Task -> Drop the pictures and restate the rest of the listing word for word.

Material to process ->

'''

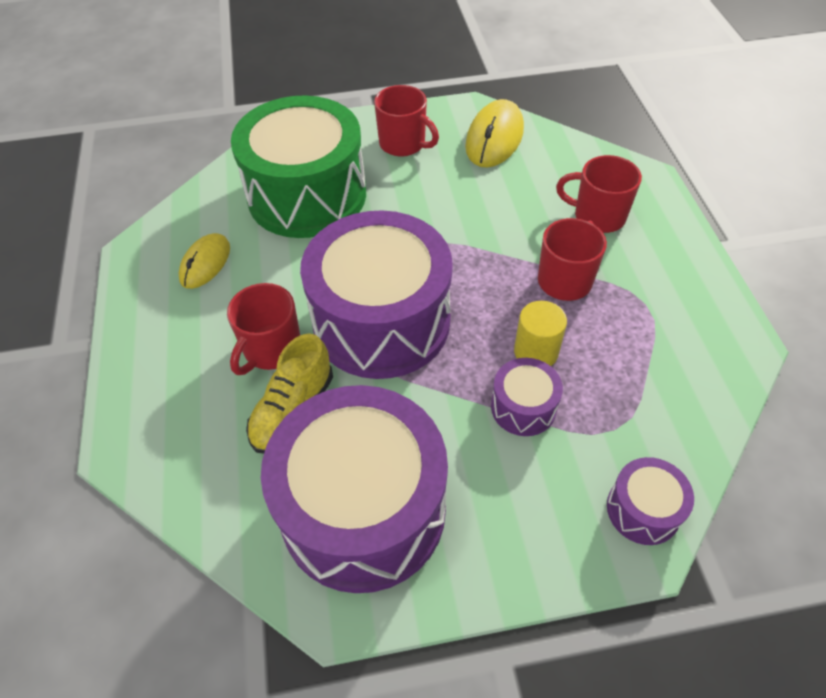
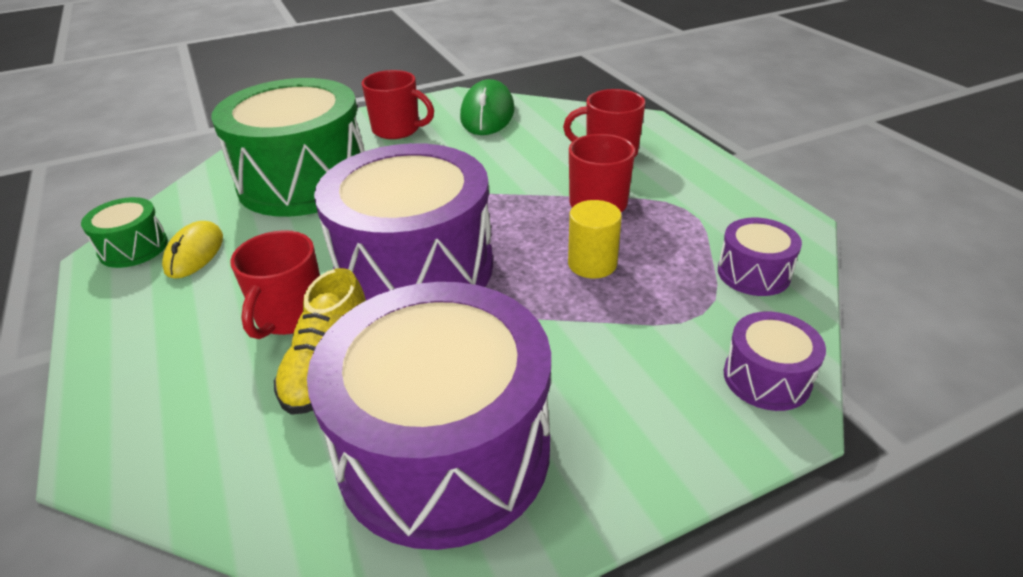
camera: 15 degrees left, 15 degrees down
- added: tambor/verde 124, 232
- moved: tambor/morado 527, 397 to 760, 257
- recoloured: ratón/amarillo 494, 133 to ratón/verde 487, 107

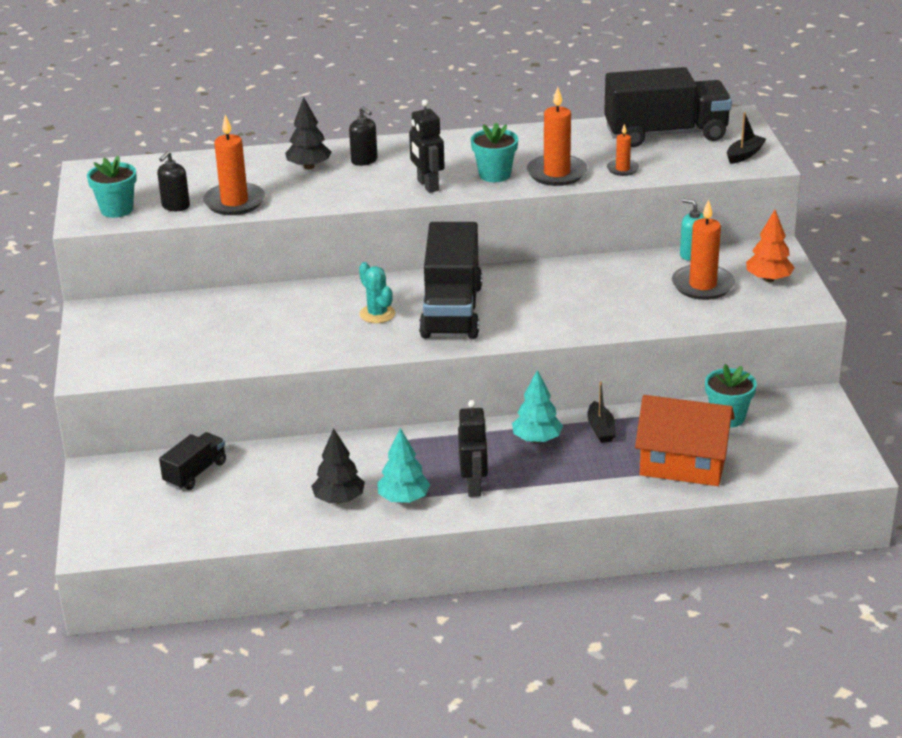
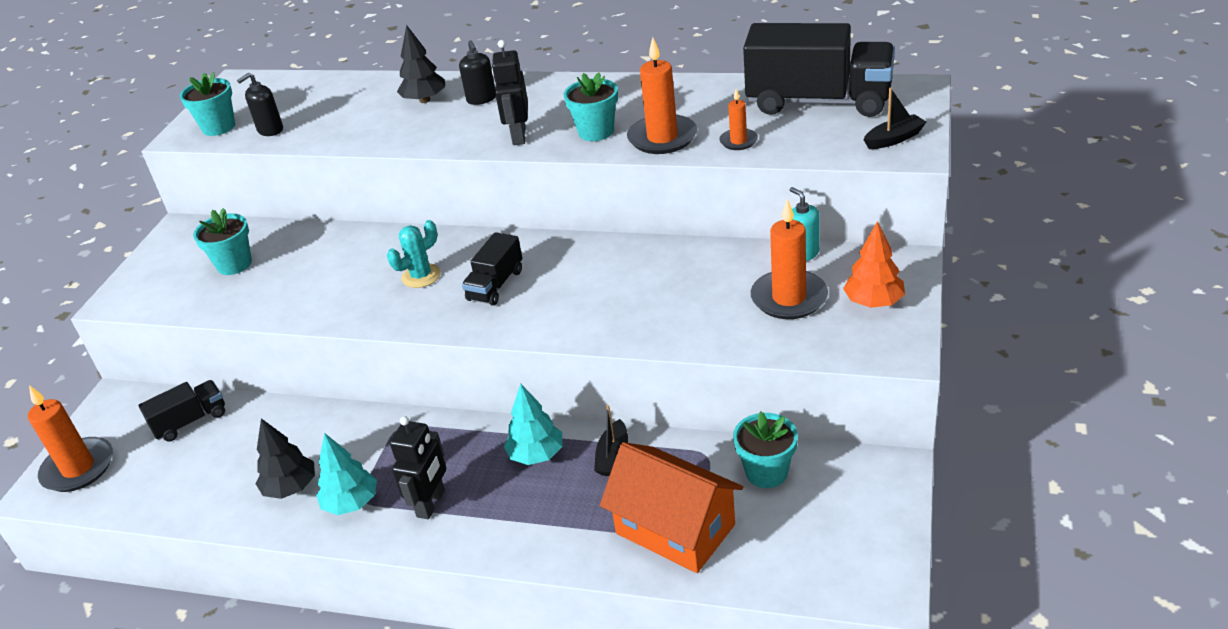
camera: 25 degrees right, 5 degrees up
- added: maceta/turquesa 222, 241
- moved: vela/naranja 234, 164 to 70, 438
- turned: cactus/turquesa 377, 292 = 414, 254 60 degrees clockwise
- resized: camión/negro 450, 280 = 492, 269 x0.51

'''

Solved problem ->
camera: 15 degrees left, 15 degrees down
- added: tambor/verde 124, 232
- moved: tambor/morado 527, 397 to 760, 257
- recoloured: ratón/amarillo 494, 133 to ratón/verde 487, 107

camera: 25 degrees right, 5 degrees up
- added: maceta/turquesa 222, 241
- moved: vela/naranja 234, 164 to 70, 438
- turned: cactus/turquesa 377, 292 = 414, 254 60 degrees clockwise
- resized: camión/negro 450, 280 = 492, 269 x0.51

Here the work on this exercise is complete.